Stored items:
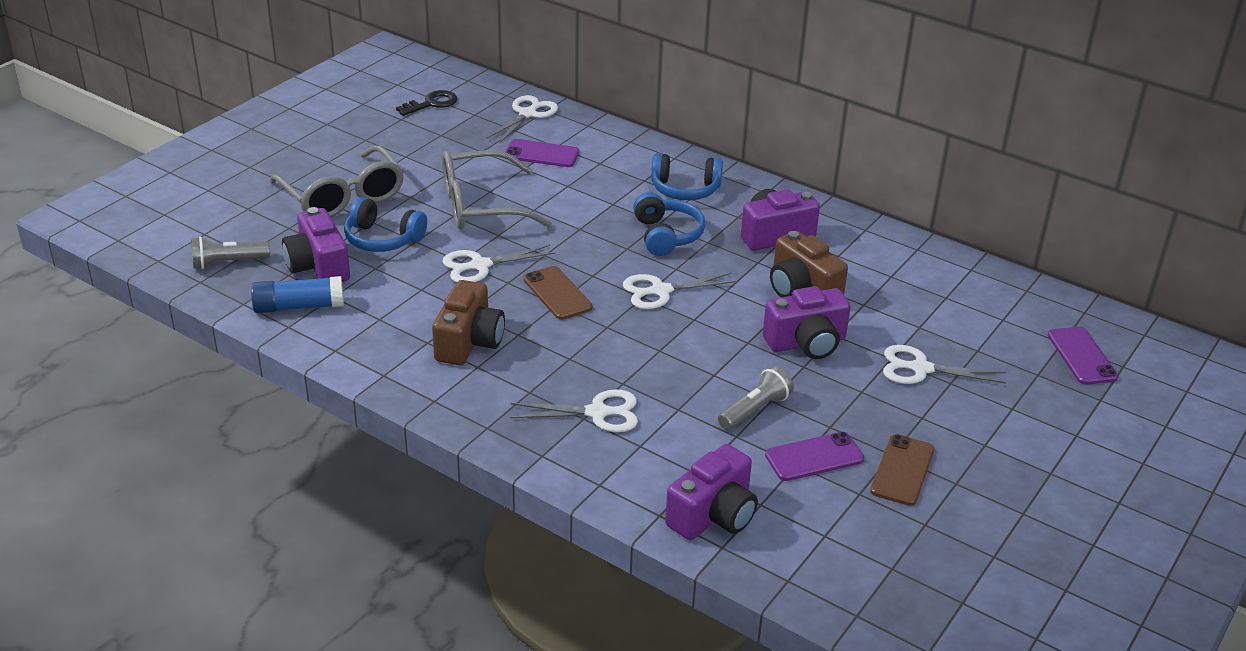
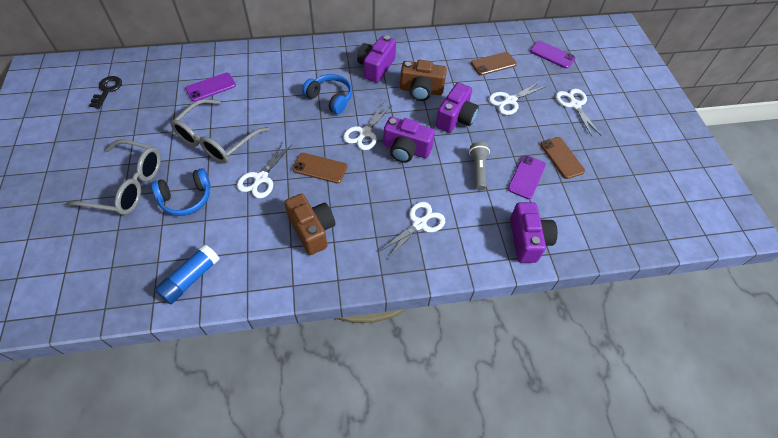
camera: 45 degrees left, 20 degrees up
(228, 263) = (107, 282): grey flashlight -> none
(318, 266) = (169, 243): purple camera -> purple camera (406, 150)
(527, 114) = (173, 66): white scissors -> white scissors (575, 105)
(685, 189) = (307, 66): blue headphones -> none
(960, 317) = (493, 64): none -> brown phone

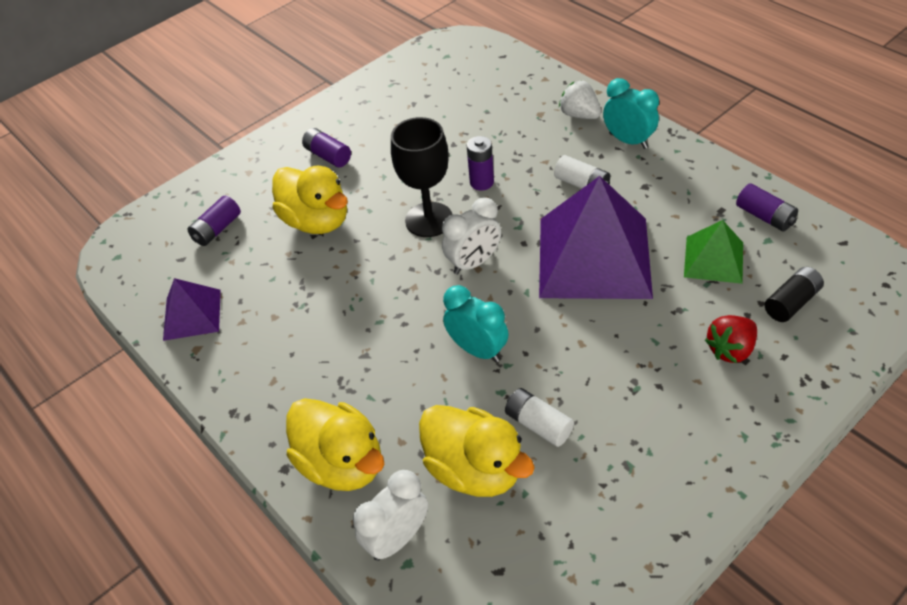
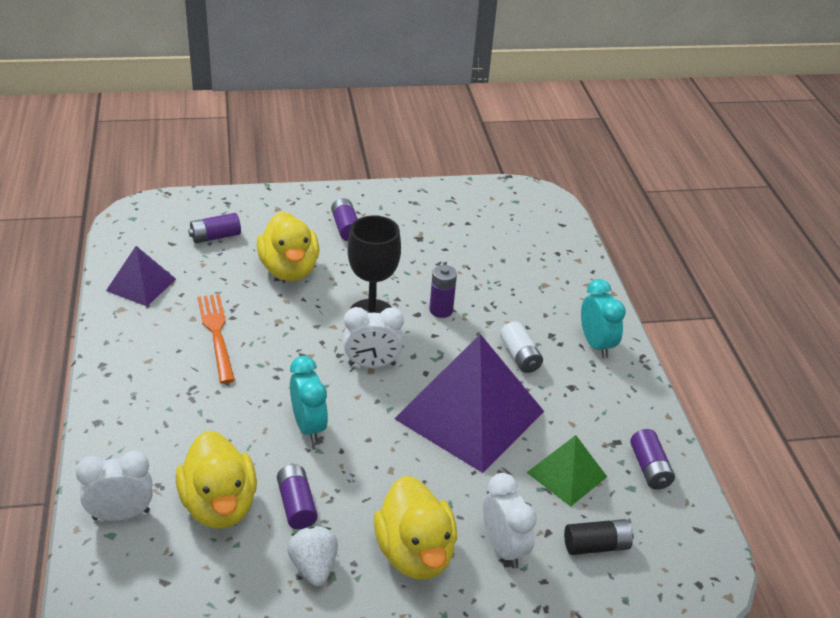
camera: 25 degrees right, 10 degrees down
(310, 317) = (216, 333): none -> orange fork
(342, 463) = (136, 443): yellow duck -> yellow duck (415, 553)
(538, 424) = (296, 505): white battery -> purple battery
(579, 115) = (576, 303): white strawberry -> white strawberry (314, 567)
(730, 349) = (503, 548): red strawberry -> white clock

EXERCISE DESCRIPTION:
Could you transcribe all of the data exactly and omit the pictures?

EXERCISE ANSWER:
camera: 45 degrees left, 20 degrees up
(228, 263) = (107, 282): grey flashlight -> none
(318, 266) = (169, 243): purple camera -> purple camera (406, 150)
(527, 114) = (173, 66): white scissors -> white scissors (575, 105)
(685, 189) = (307, 66): blue headphones -> none
(960, 317) = (493, 64): none -> brown phone

camera: 25 degrees right, 10 degrees down
(310, 317) = (216, 333): none -> orange fork
(342, 463) = (136, 443): yellow duck -> yellow duck (415, 553)
(538, 424) = (296, 505): white battery -> purple battery
(579, 115) = (576, 303): white strawberry -> white strawberry (314, 567)
(730, 349) = (503, 548): red strawberry -> white clock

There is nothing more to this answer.